- [How to complete this task]
The following data has a line with "BT pin VCC: 3V3 -> 5V" and a line with "LINE pin DO: GP9 -> GP22". Write out exactly those lines and all the lines between them.

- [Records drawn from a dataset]
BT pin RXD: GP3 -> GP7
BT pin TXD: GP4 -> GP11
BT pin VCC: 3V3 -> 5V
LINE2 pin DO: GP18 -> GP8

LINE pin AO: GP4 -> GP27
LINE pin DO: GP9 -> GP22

* * *

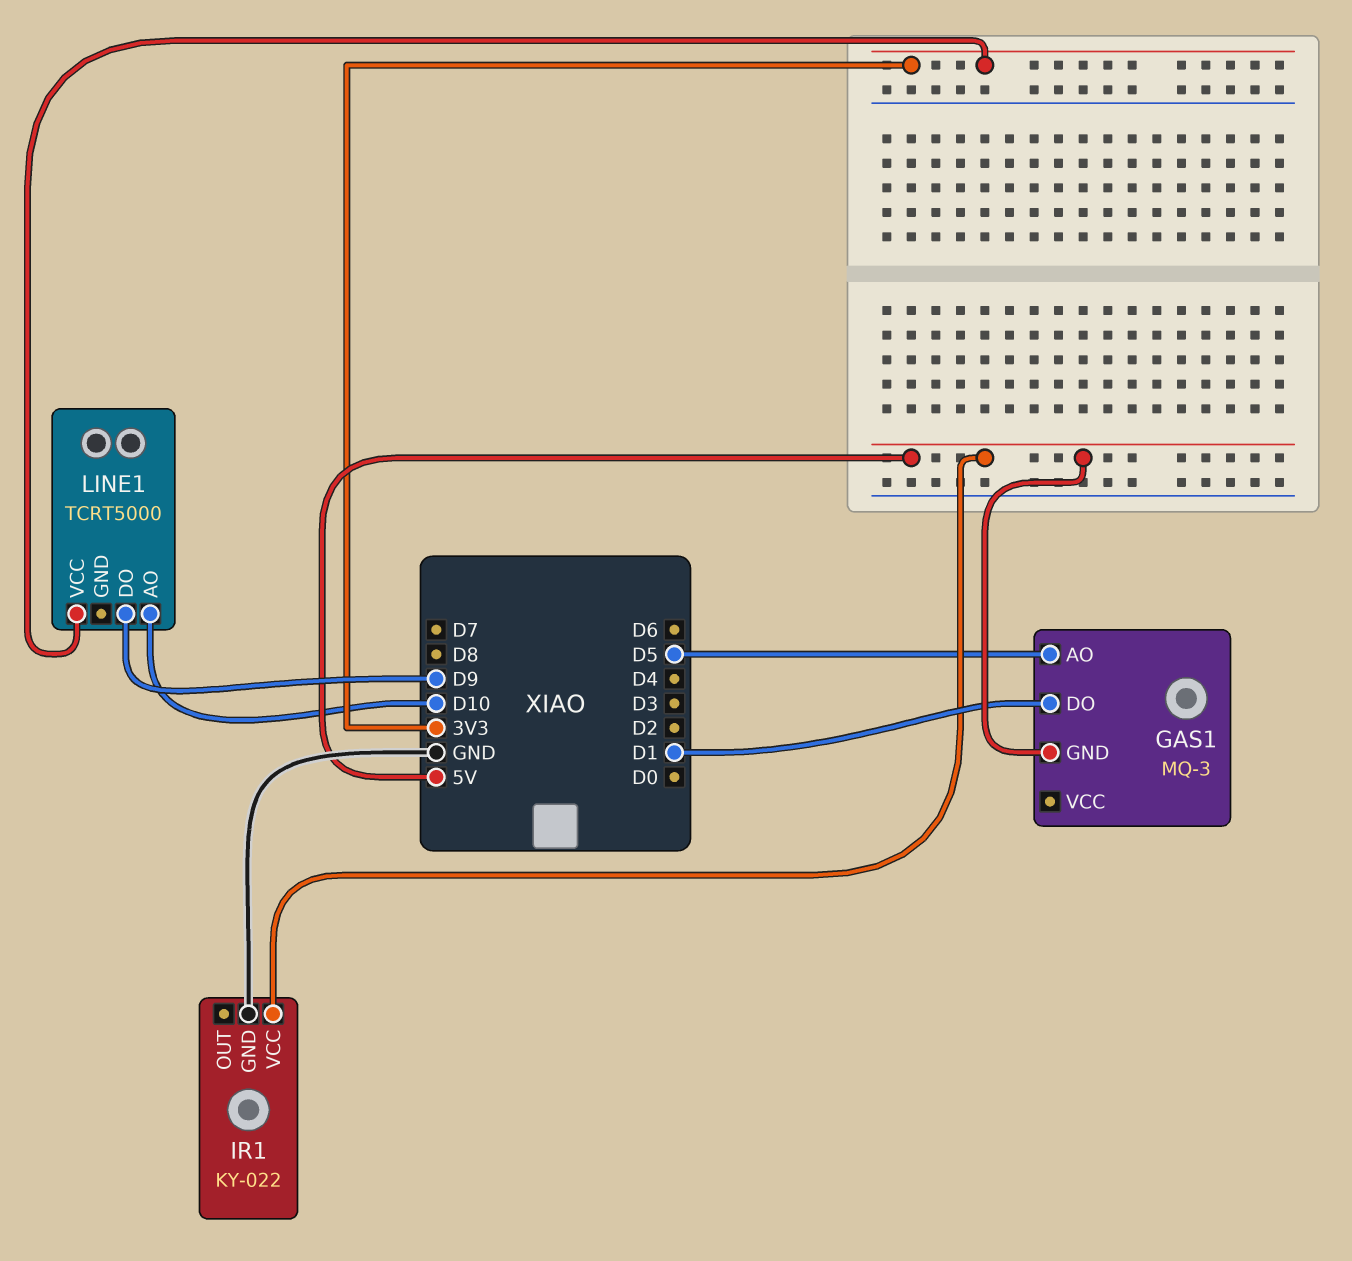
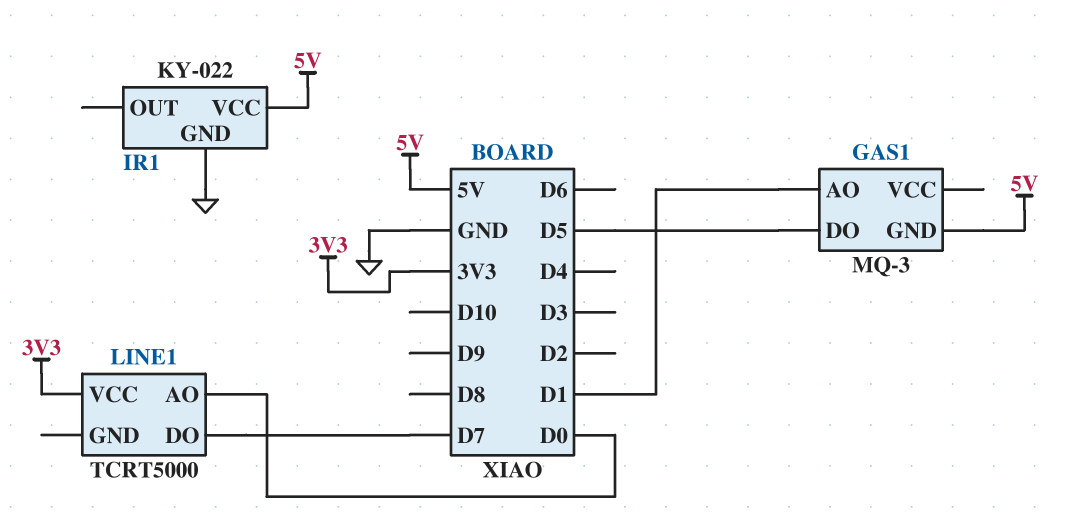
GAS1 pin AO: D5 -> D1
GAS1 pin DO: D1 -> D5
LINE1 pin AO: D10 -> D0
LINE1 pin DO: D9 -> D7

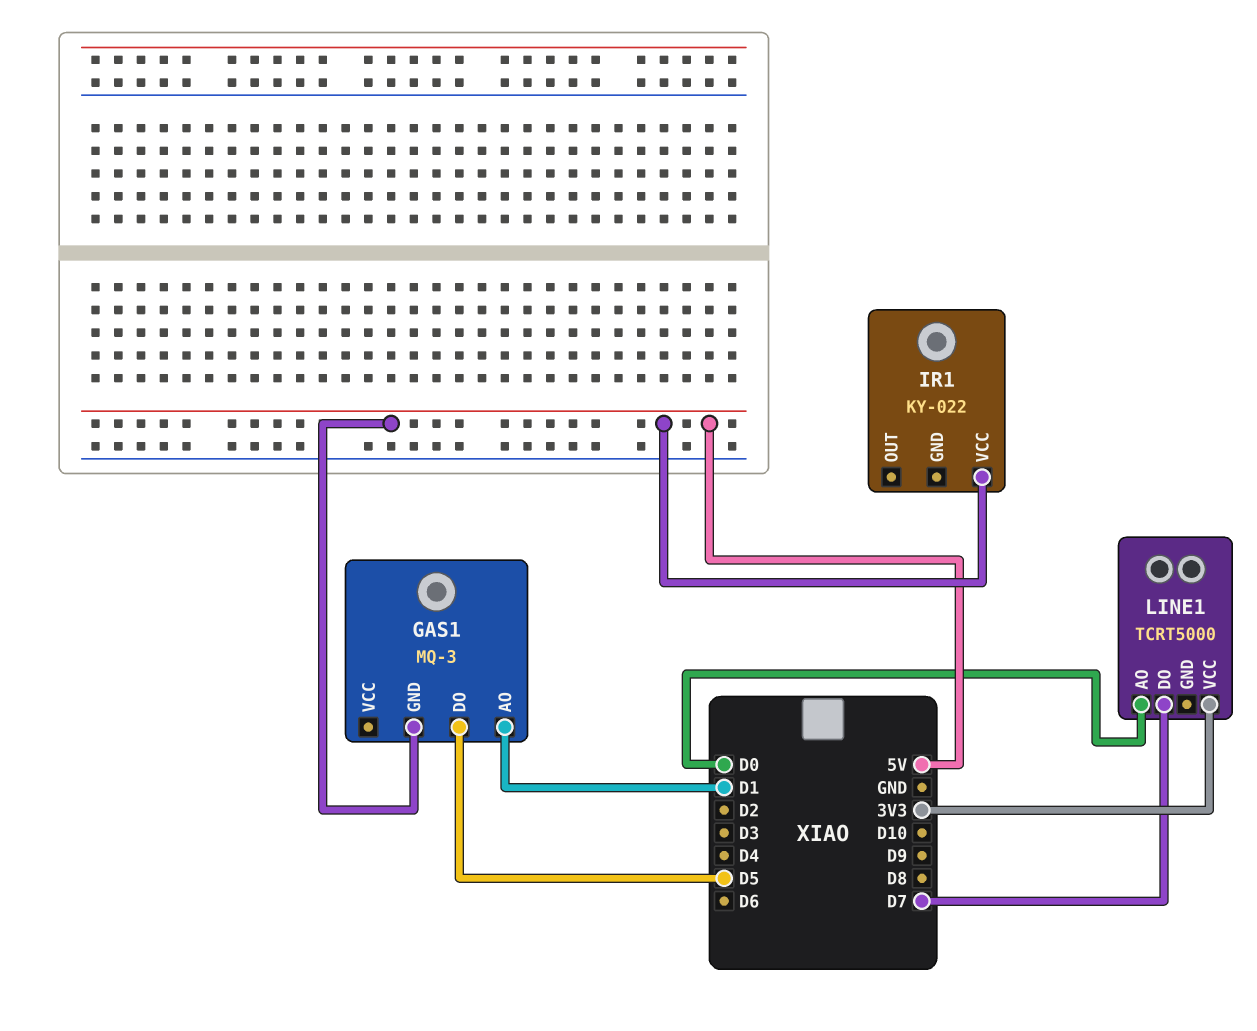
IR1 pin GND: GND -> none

- [Exercise answer]
BT pin VCC: 3V3 -> 5V
LINE2 pin DO: GP18 -> GP8

LINE pin AO: GP4 -> GP27
LINE pin DO: GP9 -> GP22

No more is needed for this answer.